Supplied data ->
+++

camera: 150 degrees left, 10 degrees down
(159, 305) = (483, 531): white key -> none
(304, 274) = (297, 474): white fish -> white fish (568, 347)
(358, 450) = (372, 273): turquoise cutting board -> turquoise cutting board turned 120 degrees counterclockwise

+++

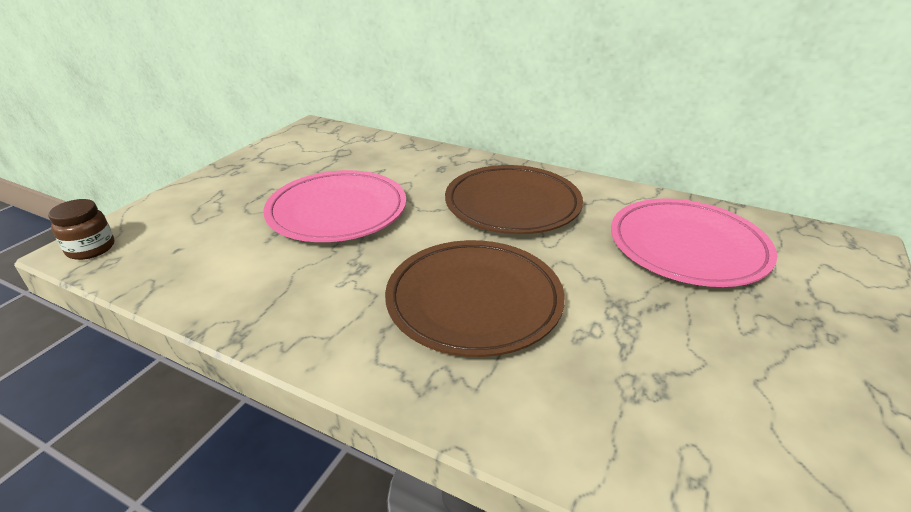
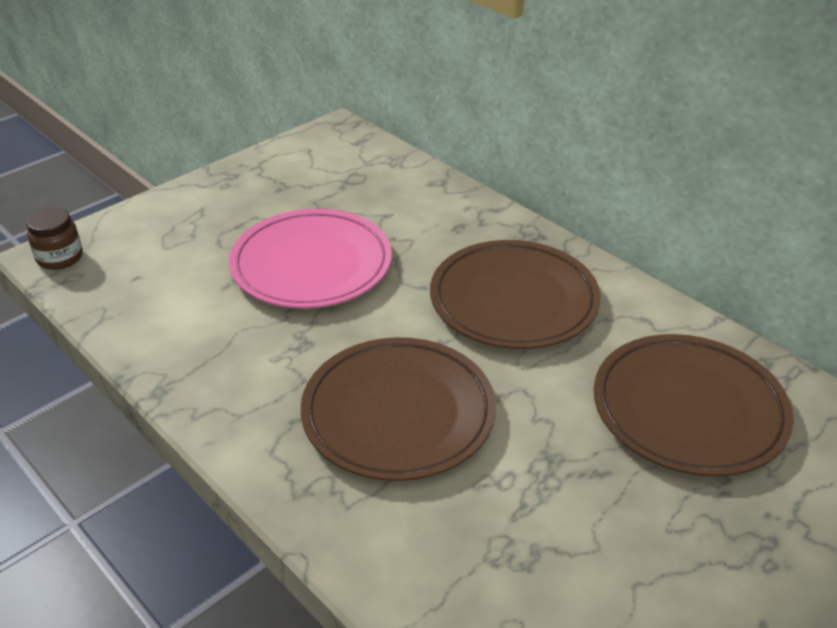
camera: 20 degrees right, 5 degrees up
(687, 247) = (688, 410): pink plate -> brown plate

+++

Problem description -> Of all the entries above, output exactly the lines between the one holding "camera: 150 degrees left, 10 degrees down" and the one holding "(358, 450) = (372, 273): turquoise", inclusive.

Response area ->
camera: 150 degrees left, 10 degrees down
(159, 305) = (483, 531): white key -> none
(304, 274) = (297, 474): white fish -> white fish (568, 347)
(358, 450) = (372, 273): turquoise cutting board -> turquoise cutting board turned 120 degrees counterclockwise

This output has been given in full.